- **Supplied records**
Start of Block

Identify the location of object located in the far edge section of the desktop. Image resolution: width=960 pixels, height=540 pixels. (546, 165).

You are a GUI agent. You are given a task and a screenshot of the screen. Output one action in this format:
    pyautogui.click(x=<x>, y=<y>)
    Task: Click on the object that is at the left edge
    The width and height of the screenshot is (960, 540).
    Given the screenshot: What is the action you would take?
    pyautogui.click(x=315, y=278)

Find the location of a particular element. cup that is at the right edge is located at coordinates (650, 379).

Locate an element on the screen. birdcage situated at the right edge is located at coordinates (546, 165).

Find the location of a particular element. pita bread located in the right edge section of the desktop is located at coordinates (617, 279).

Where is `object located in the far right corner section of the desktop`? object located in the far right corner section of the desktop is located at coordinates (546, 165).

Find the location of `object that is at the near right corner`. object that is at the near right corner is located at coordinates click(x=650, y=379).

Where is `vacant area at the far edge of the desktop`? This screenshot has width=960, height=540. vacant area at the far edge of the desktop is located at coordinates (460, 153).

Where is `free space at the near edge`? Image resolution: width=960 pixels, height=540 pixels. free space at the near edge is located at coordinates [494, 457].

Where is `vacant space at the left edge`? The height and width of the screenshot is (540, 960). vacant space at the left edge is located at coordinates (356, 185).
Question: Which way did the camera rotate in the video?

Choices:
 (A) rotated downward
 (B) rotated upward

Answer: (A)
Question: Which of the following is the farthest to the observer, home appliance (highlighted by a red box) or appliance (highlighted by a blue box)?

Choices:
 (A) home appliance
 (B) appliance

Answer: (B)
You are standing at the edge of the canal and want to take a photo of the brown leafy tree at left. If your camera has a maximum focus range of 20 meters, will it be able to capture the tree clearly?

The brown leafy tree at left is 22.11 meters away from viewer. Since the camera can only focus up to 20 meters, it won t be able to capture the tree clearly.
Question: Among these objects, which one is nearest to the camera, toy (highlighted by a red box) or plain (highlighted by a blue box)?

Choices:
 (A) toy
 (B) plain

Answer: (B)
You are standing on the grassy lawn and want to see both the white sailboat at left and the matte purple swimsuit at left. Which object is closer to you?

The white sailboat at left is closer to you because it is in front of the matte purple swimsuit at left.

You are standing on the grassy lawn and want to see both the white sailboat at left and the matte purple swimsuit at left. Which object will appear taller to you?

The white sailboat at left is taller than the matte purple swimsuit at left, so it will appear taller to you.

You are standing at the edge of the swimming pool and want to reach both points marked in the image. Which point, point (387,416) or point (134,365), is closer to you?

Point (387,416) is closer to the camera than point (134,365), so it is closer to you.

End of Block

- **Problem description**
Reproduce the records from the line containing "The white sailboat at left is taller" through the end of the records, substituting "observer" for "camera" and leaving all other wording unchanged.

- **Written answer**
The white sailboat at left is taller than the matte purple swimsuit at left, so it will appear taller to you.

You are standing at the edge of the swimming pool and want to reach both points marked in the image. Which point, point (387,416) or point (134,365), is closer to you?

Point (387,416) is closer to the observer than point (134,365), so it is closer to you.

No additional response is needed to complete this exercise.